The data ::
+++++

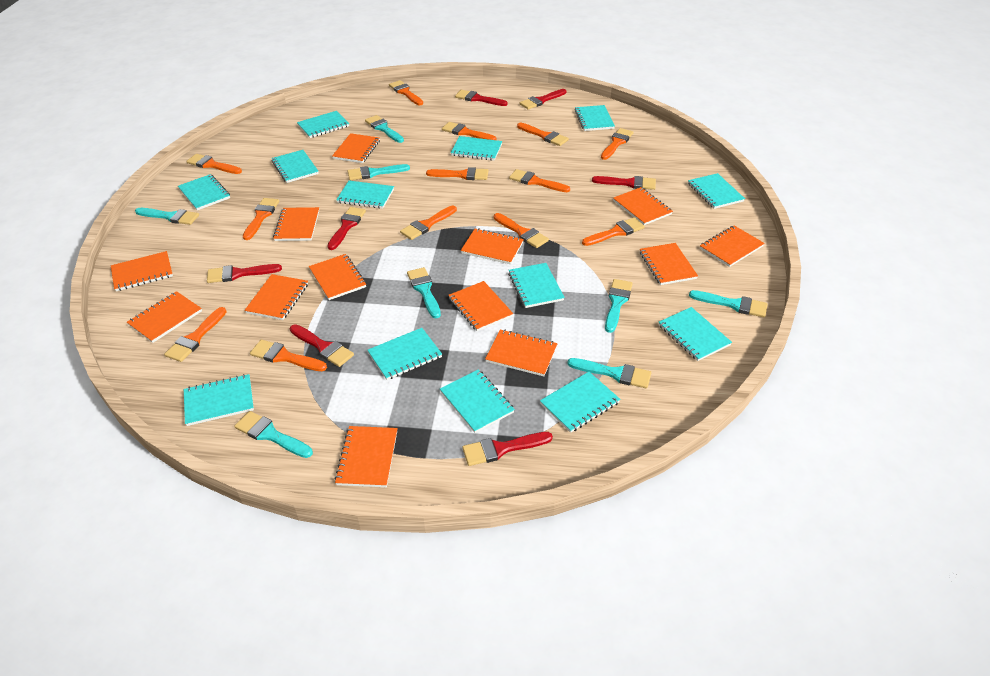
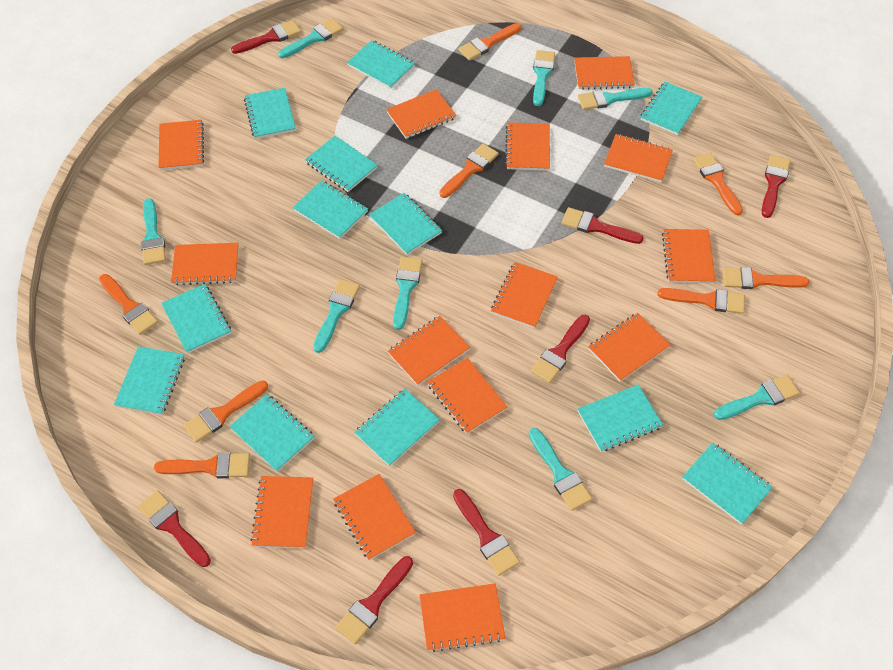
orange brush: 13 -> 8
orange notebook: 13 -> 14
turquoise notebook: 13 -> 12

+++++

Problem requirements :: Return the complete data unchanged and include none of the pictures.

Your solution ::
orange brush: 13 -> 8
orange notebook: 13 -> 14
turquoise notebook: 13 -> 12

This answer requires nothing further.